Source material →

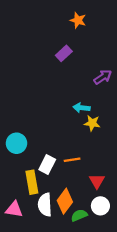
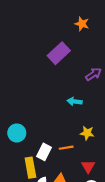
orange star: (78, 20) -> (82, 24), moved
purple rectangle: (64, 53) -> (59, 53), size x1.5
yellow star: (92, 123) -> (87, 133), moved

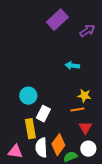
purple arrow: (93, 74) -> (87, 31), moved
cyan circle: (17, 133) -> (28, 96), moved
orange line: (66, 148) -> (77, 110), moved

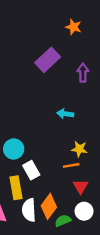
purple arrow: (87, 31) -> (83, 73), turned -56
white rectangle: (43, 114) -> (31, 170), turned -56

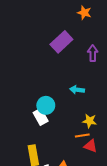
cyan circle: (14, 149) -> (46, 105), moved
white rectangle: (31, 170) -> (41, 117), moved
red triangle: (81, 187) -> (91, 146), moved, turned -40

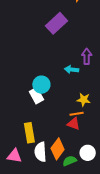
purple arrow: (93, 53) -> (87, 56), moved
red triangle: (91, 146) -> (74, 124), moved

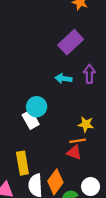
purple rectangle: (57, 23) -> (71, 42), moved
cyan arrow: (72, 70) -> (64, 79), moved

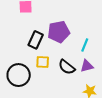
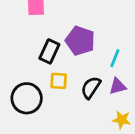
purple pentagon: (59, 32) -> (80, 41), turned 30
black semicircle: (67, 67) -> (91, 88), turned 84

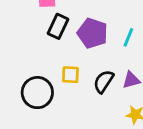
black rectangle: (49, 51) -> (58, 26), moved
cyan line: (115, 58) -> (128, 37), moved

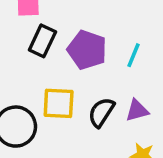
yellow square: (70, 75) -> (59, 103), size x1.4

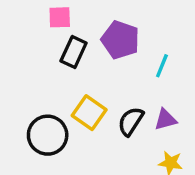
purple pentagon: (87, 50) -> (120, 40), moved
yellow square: (59, 103) -> (89, 113), turned 32

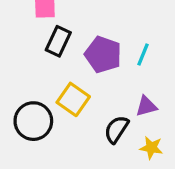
purple pentagon: (120, 40) -> (103, 55), moved
black semicircle: (131, 121) -> (116, 129), moved

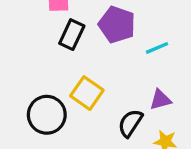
purple pentagon: (103, 55) -> (117, 25), moved
cyan line: (143, 55) -> (157, 48), turned 45

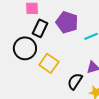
black circle: (47, 115) -> (25, 48), moved

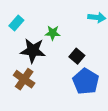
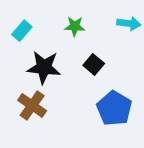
green star: (53, 33) -> (75, 26), moved
black square: (77, 56) -> (94, 64), moved

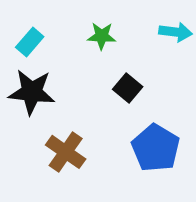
black star: (44, 67) -> (32, 92), moved
brown cross: (32, 105) -> (66, 152), moved

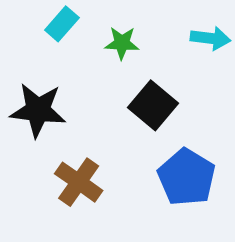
cyan rectangle: (30, 42) -> (62, 24), moved
black square: (128, 88) -> (153, 105), size x1.4

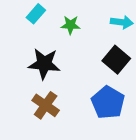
black square: (153, 105) -> (116, 60), moved
black star: (38, 110) -> (44, 64), moved

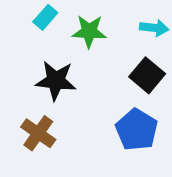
green star: (71, 25) -> (89, 31), size x1.4
brown cross: (46, 105) -> (38, 133), moved

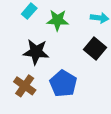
blue pentagon: (137, 130) -> (63, 84), moved

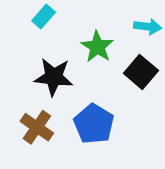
green star: (58, 20) -> (97, 47), moved, turned 30

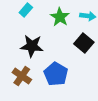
green star: (97, 47) -> (60, 17), moved

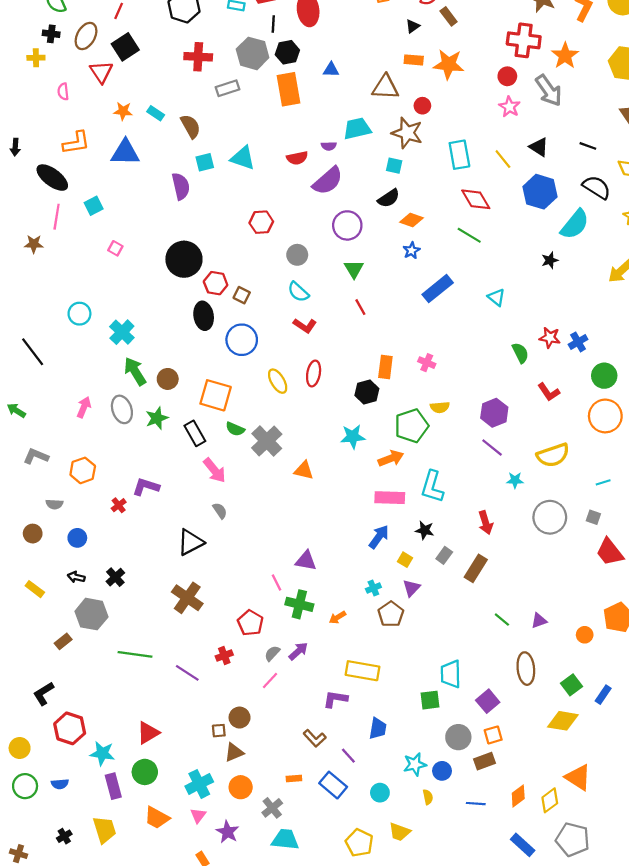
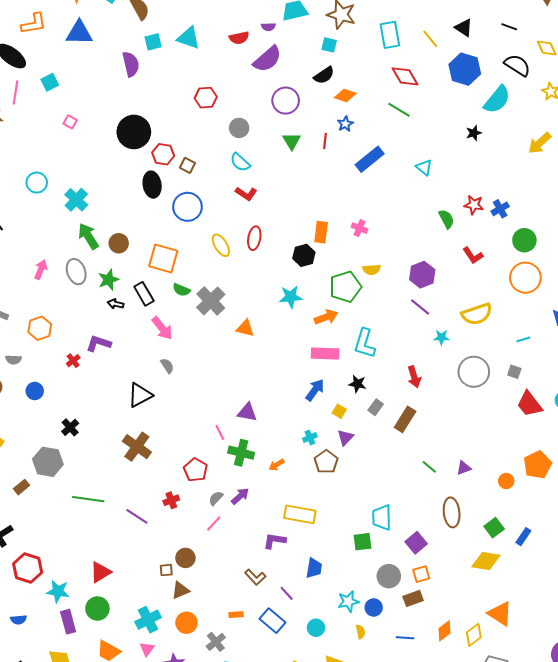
red line: (360, 307) -> (325, 141), moved, turned 35
black arrow: (76, 577) -> (116, 304), moved

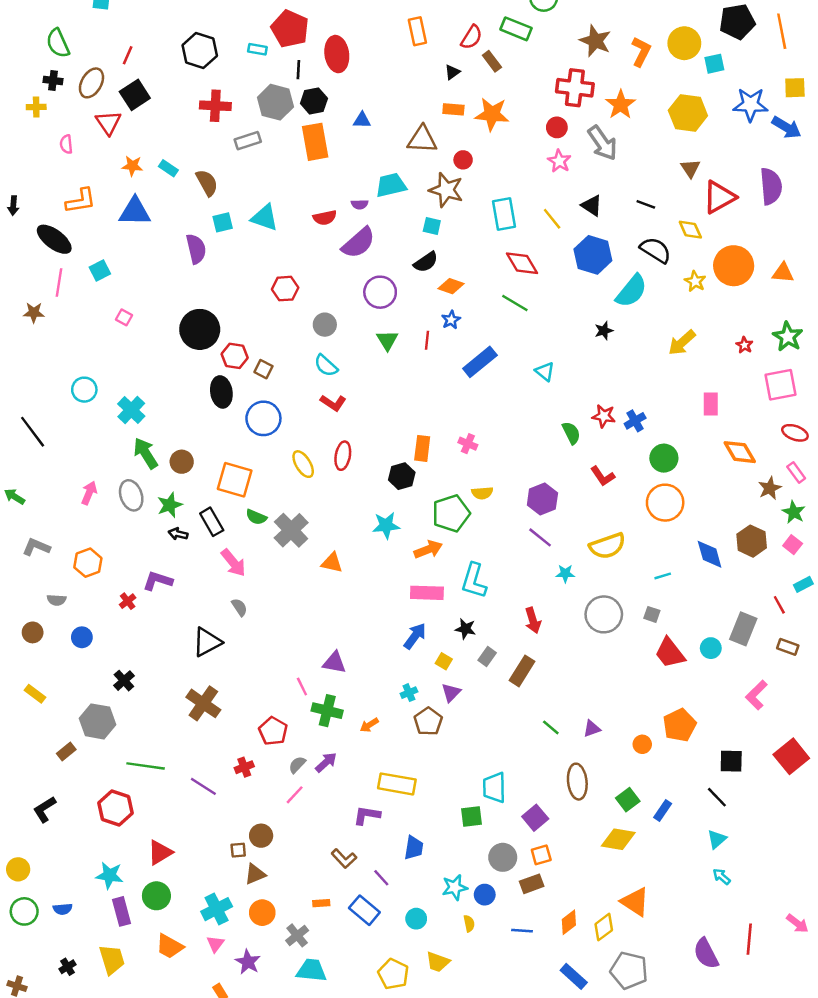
red hexagon: (28, 568) -> (116, 808), moved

Aim of the task → Your answer should consist of the lines from the listing that hold the word "brown".

Exercise solution →
brown cross: (32, 105) -> (66, 152), moved
brown cross: (46, 105) -> (38, 133), moved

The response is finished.